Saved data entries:
* * * *

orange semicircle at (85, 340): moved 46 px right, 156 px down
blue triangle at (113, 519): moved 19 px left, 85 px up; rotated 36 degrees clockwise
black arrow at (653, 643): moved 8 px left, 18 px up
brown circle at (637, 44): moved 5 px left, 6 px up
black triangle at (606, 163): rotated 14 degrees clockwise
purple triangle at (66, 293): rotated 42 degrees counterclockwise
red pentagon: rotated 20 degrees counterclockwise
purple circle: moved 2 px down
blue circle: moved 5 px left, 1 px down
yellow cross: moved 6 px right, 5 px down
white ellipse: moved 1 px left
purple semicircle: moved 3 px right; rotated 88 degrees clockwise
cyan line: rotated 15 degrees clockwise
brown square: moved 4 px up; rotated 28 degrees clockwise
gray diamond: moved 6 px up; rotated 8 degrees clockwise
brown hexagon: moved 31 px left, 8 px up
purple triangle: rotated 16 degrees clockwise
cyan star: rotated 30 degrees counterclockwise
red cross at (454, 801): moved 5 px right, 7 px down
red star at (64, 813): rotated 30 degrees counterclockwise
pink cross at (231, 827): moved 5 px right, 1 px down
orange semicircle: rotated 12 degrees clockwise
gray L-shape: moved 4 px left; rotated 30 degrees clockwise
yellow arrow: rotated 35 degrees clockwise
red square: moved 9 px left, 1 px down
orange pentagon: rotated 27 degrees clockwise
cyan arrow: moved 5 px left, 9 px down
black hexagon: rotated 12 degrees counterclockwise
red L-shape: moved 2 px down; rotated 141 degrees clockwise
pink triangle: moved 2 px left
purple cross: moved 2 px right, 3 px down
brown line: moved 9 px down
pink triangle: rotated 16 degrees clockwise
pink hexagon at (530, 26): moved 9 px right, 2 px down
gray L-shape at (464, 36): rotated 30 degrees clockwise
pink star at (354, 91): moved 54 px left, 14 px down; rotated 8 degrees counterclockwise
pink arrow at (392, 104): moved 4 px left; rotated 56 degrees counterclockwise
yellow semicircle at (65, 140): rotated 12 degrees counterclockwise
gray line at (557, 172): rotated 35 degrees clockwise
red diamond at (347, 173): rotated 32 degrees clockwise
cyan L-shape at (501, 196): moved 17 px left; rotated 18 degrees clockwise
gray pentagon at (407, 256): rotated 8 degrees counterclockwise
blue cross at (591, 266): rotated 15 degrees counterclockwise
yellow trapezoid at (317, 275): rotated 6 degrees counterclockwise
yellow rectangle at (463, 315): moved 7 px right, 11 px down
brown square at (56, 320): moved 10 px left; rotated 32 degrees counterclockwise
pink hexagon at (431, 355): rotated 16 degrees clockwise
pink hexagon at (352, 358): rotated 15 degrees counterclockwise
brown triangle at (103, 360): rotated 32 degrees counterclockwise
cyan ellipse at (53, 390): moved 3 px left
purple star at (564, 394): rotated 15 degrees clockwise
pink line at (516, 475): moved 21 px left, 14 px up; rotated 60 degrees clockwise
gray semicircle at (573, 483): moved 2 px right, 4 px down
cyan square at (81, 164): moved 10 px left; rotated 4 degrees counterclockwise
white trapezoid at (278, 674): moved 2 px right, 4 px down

* * * *

*Required work:* Every record above belongs in the answer, reproduced exactly.

*Answer to this exercise:*
orange semicircle at (85, 340): moved 46 px right, 156 px down
blue triangle at (113, 519): moved 19 px left, 85 px up; rotated 36 degrees clockwise
black arrow at (653, 643): moved 8 px left, 18 px up
brown circle at (637, 44): moved 5 px left, 6 px up
black triangle at (606, 163): rotated 14 degrees clockwise
purple triangle at (66, 293): rotated 42 degrees counterclockwise
red pentagon: rotated 20 degrees counterclockwise
purple circle: moved 2 px down
blue circle: moved 5 px left, 1 px down
yellow cross: moved 6 px right, 5 px down
white ellipse: moved 1 px left
purple semicircle: moved 3 px right; rotated 88 degrees clockwise
cyan line: rotated 15 degrees clockwise
brown square: moved 4 px up; rotated 28 degrees clockwise
gray diamond: moved 6 px up; rotated 8 degrees clockwise
brown hexagon: moved 31 px left, 8 px up
purple triangle: rotated 16 degrees clockwise
cyan star: rotated 30 degrees counterclockwise
red cross at (454, 801): moved 5 px right, 7 px down
red star at (64, 813): rotated 30 degrees counterclockwise
pink cross at (231, 827): moved 5 px right, 1 px down
orange semicircle: rotated 12 degrees clockwise
gray L-shape: moved 4 px left; rotated 30 degrees clockwise
yellow arrow: rotated 35 degrees clockwise
red square: moved 9 px left, 1 px down
orange pentagon: rotated 27 degrees clockwise
cyan arrow: moved 5 px left, 9 px down
black hexagon: rotated 12 degrees counterclockwise
red L-shape: moved 2 px down; rotated 141 degrees clockwise
pink triangle: moved 2 px left
purple cross: moved 2 px right, 3 px down
brown line: moved 9 px down
pink triangle: rotated 16 degrees clockwise
pink hexagon at (530, 26): moved 9 px right, 2 px down
gray L-shape at (464, 36): rotated 30 degrees clockwise
pink star at (354, 91): moved 54 px left, 14 px down; rotated 8 degrees counterclockwise
pink arrow at (392, 104): moved 4 px left; rotated 56 degrees counterclockwise
yellow semicircle at (65, 140): rotated 12 degrees counterclockwise
gray line at (557, 172): rotated 35 degrees clockwise
red diamond at (347, 173): rotated 32 degrees clockwise
cyan L-shape at (501, 196): moved 17 px left; rotated 18 degrees clockwise
gray pentagon at (407, 256): rotated 8 degrees counterclockwise
blue cross at (591, 266): rotated 15 degrees counterclockwise
yellow trapezoid at (317, 275): rotated 6 degrees counterclockwise
yellow rectangle at (463, 315): moved 7 px right, 11 px down
brown square at (56, 320): moved 10 px left; rotated 32 degrees counterclockwise
pink hexagon at (431, 355): rotated 16 degrees clockwise
pink hexagon at (352, 358): rotated 15 degrees counterclockwise
brown triangle at (103, 360): rotated 32 degrees counterclockwise
cyan ellipse at (53, 390): moved 3 px left
purple star at (564, 394): rotated 15 degrees clockwise
pink line at (516, 475): moved 21 px left, 14 px up; rotated 60 degrees clockwise
gray semicircle at (573, 483): moved 2 px right, 4 px down
cyan square at (81, 164): moved 10 px left; rotated 4 degrees counterclockwise
white trapezoid at (278, 674): moved 2 px right, 4 px down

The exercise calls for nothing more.